▶ _WORK REQUEST_:
The required result is every line of the records that includes "stacking".

⟨

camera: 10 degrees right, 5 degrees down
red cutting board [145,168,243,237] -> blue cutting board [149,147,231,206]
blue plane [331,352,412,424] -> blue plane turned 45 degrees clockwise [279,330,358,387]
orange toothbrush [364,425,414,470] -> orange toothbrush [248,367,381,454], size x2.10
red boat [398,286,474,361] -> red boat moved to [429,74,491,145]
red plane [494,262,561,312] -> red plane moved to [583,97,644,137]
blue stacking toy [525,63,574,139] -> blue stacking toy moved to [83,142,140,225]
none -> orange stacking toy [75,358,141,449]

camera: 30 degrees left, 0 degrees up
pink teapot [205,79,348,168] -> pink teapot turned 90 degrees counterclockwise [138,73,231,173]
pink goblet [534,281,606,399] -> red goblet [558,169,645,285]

⟩
⟨

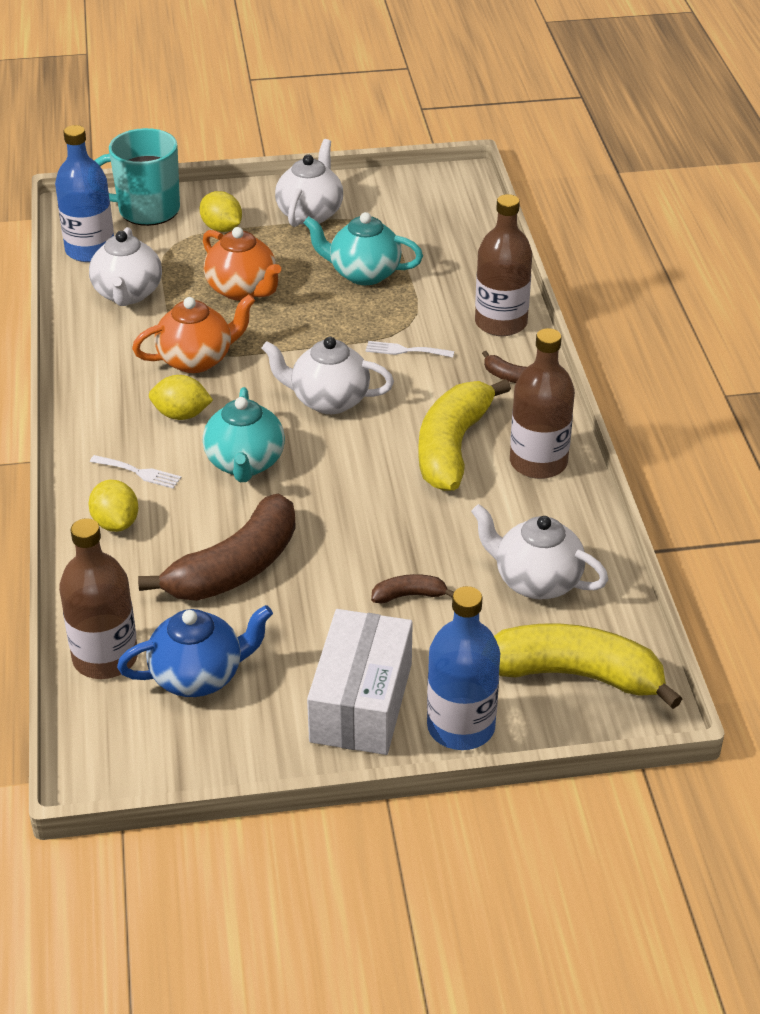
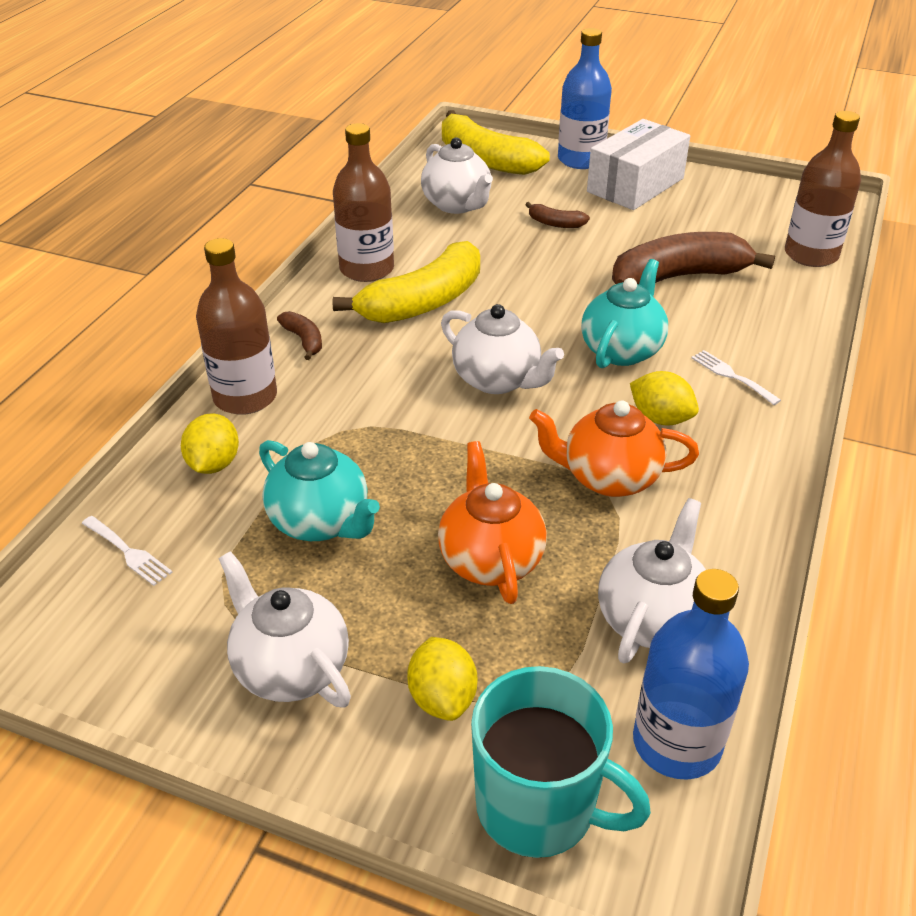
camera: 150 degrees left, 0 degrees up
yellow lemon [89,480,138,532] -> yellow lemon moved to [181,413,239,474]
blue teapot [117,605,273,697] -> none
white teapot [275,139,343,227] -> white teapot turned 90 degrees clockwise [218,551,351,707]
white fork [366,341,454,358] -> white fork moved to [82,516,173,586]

⟩

▶ _RESPONSE FOR THIS EXERCISE_:
blue stacking toy [525,63,574,139] -> blue stacking toy moved to [83,142,140,225]
none -> orange stacking toy [75,358,141,449]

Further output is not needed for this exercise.